(Scene edit records)
* * * * * * *

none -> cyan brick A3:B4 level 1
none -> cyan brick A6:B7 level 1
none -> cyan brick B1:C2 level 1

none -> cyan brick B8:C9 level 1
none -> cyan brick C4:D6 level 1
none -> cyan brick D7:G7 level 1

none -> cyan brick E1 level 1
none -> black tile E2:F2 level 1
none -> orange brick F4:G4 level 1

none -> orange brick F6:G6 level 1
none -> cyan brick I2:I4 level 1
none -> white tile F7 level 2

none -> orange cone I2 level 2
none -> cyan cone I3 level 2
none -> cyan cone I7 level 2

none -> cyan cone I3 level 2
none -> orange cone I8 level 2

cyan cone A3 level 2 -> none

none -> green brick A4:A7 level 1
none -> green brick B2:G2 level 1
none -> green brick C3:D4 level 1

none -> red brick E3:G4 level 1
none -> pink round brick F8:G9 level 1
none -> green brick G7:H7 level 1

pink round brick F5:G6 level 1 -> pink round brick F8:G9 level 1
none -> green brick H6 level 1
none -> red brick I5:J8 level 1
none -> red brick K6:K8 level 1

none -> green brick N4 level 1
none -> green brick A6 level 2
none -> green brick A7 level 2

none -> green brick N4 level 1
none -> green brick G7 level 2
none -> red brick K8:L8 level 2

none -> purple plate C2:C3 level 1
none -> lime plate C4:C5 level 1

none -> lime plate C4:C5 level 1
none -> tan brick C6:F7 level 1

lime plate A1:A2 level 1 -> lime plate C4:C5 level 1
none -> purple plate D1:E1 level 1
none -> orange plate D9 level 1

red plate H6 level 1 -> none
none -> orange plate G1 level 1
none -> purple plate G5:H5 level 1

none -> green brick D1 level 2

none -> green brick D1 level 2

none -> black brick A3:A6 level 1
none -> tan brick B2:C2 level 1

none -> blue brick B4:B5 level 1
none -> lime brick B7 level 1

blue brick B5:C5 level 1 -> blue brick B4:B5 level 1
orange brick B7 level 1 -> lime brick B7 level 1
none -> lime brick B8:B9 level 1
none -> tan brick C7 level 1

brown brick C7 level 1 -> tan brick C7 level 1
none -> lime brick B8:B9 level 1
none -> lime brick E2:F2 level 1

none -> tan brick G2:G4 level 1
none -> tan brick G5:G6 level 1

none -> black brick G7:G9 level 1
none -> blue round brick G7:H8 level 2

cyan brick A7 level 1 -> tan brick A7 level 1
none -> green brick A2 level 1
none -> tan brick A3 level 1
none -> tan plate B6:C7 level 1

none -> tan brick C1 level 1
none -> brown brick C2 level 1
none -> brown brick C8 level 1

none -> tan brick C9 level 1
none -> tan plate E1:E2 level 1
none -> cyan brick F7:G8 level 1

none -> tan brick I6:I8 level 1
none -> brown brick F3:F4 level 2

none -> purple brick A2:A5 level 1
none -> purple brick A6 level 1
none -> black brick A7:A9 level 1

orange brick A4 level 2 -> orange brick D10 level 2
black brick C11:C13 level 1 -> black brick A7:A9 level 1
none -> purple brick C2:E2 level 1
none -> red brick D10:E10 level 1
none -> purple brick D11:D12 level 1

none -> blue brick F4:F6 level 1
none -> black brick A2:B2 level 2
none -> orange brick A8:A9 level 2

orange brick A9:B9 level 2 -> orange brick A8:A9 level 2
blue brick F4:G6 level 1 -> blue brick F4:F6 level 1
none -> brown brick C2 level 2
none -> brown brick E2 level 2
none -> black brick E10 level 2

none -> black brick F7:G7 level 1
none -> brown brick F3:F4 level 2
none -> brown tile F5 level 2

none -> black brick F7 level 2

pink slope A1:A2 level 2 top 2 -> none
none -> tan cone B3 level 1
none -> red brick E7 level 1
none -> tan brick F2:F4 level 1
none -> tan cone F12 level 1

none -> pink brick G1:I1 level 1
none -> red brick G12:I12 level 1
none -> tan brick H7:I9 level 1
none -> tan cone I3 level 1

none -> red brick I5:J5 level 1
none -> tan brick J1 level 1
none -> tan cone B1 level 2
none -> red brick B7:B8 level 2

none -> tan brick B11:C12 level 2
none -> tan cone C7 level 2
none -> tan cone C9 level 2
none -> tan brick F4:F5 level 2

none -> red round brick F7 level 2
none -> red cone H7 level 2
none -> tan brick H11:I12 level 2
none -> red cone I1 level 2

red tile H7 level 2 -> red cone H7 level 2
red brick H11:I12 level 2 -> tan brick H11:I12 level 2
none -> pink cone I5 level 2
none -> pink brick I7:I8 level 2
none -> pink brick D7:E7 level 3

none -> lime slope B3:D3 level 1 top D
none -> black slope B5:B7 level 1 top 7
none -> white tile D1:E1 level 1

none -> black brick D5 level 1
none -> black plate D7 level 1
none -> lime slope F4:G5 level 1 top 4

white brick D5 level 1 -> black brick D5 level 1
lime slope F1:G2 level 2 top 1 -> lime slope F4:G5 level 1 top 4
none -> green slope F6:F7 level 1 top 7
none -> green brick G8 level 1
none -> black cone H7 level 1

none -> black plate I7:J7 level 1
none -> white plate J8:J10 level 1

* * * * * * *

**WHAT IS NEEDED**
Copy every record above verbatim and in full.

**ANSWER**
none -> cyan brick A3:B4 level 1
none -> cyan brick A6:B7 level 1
none -> cyan brick B1:C2 level 1

none -> cyan brick B8:C9 level 1
none -> cyan brick C4:D6 level 1
none -> cyan brick D7:G7 level 1

none -> cyan brick E1 level 1
none -> black tile E2:F2 level 1
none -> orange brick F4:G4 level 1

none -> orange brick F6:G6 level 1
none -> cyan brick I2:I4 level 1
none -> white tile F7 level 2

none -> orange cone I2 level 2
none -> cyan cone I3 level 2
none -> cyan cone I7 level 2

none -> cyan cone I3 level 2
none -> orange cone I8 level 2

cyan cone A3 level 2 -> none

none -> green brick A4:A7 level 1
none -> green brick B2:G2 level 1
none -> green brick C3:D4 level 1

none -> red brick E3:G4 level 1
none -> pink round brick F8:G9 level 1
none -> green brick G7:H7 level 1

pink round brick F5:G6 level 1 -> pink round brick F8:G9 level 1
none -> green brick H6 level 1
none -> red brick I5:J8 level 1
none -> red brick K6:K8 level 1

none -> green brick N4 level 1
none -> green brick A6 level 2
none -> green brick A7 level 2

none -> green brick N4 level 1
none -> green brick G7 level 2
none -> red brick K8:L8 level 2

none -> purple plate C2:C3 level 1
none -> lime plate C4:C5 level 1

none -> lime plate C4:C5 level 1
none -> tan brick C6:F7 level 1

lime plate A1:A2 level 1 -> lime plate C4:C5 level 1
none -> purple plate D1:E1 level 1
none -> orange plate D9 level 1

red plate H6 level 1 -> none
none -> orange plate G1 level 1
none -> purple plate G5:H5 level 1

none -> green brick D1 level 2

none -> green brick D1 level 2

none -> black brick A3:A6 level 1
none -> tan brick B2:C2 level 1

none -> blue brick B4:B5 level 1
none -> lime brick B7 level 1

blue brick B5:C5 level 1 -> blue brick B4:B5 level 1
orange brick B7 level 1 -> lime brick B7 level 1
none -> lime brick B8:B9 level 1
none -> tan brick C7 level 1

brown brick C7 level 1 -> tan brick C7 level 1
none -> lime brick B8:B9 level 1
none -> lime brick E2:F2 level 1

none -> tan brick G2:G4 level 1
none -> tan brick G5:G6 level 1

none -> black brick G7:G9 level 1
none -> blue round brick G7:H8 level 2

cyan brick A7 level 1 -> tan brick A7 level 1
none -> green brick A2 level 1
none -> tan brick A3 level 1
none -> tan plate B6:C7 level 1

none -> tan brick C1 level 1
none -> brown brick C2 level 1
none -> brown brick C8 level 1

none -> tan brick C9 level 1
none -> tan plate E1:E2 level 1
none -> cyan brick F7:G8 level 1

none -> tan brick I6:I8 level 1
none -> brown brick F3:F4 level 2

none -> purple brick A2:A5 level 1
none -> purple brick A6 level 1
none -> black brick A7:A9 level 1

orange brick A4 level 2 -> orange brick D10 level 2
black brick C11:C13 level 1 -> black brick A7:A9 level 1
none -> purple brick C2:E2 level 1
none -> red brick D10:E10 level 1
none -> purple brick D11:D12 level 1

none -> blue brick F4:F6 level 1
none -> black brick A2:B2 level 2
none -> orange brick A8:A9 level 2

orange brick A9:B9 level 2 -> orange brick A8:A9 level 2
blue brick F4:G6 level 1 -> blue brick F4:F6 level 1
none -> brown brick C2 level 2
none -> brown brick E2 level 2
none -> black brick E10 level 2

none -> black brick F7:G7 level 1
none -> brown brick F3:F4 level 2
none -> brown tile F5 level 2

none -> black brick F7 level 2

pink slope A1:A2 level 2 top 2 -> none
none -> tan cone B3 level 1
none -> red brick E7 level 1
none -> tan brick F2:F4 level 1
none -> tan cone F12 level 1

none -> pink brick G1:I1 level 1
none -> red brick G12:I12 level 1
none -> tan brick H7:I9 level 1
none -> tan cone I3 level 1

none -> red brick I5:J5 level 1
none -> tan brick J1 level 1
none -> tan cone B1 level 2
none -> red brick B7:B8 level 2

none -> tan brick B11:C12 level 2
none -> tan cone C7 level 2
none -> tan cone C9 level 2
none -> tan brick F4:F5 level 2

none -> red round brick F7 level 2
none -> red cone H7 level 2
none -> tan brick H11:I12 level 2
none -> red cone I1 level 2

red tile H7 level 2 -> red cone H7 level 2
red brick H11:I12 level 2 -> tan brick H11:I12 level 2
none -> pink cone I5 level 2
none -> pink brick I7:I8 level 2
none -> pink brick D7:E7 level 3

none -> lime slope B3:D3 level 1 top D
none -> black slope B5:B7 level 1 top 7
none -> white tile D1:E1 level 1

none -> black brick D5 level 1
none -> black plate D7 level 1
none -> lime slope F4:G5 level 1 top 4

white brick D5 level 1 -> black brick D5 level 1
lime slope F1:G2 level 2 top 1 -> lime slope F4:G5 level 1 top 4
none -> green slope F6:F7 level 1 top 7
none -> green brick G8 level 1
none -> black cone H7 level 1

none -> black plate I7:J7 level 1
none -> white plate J8:J10 level 1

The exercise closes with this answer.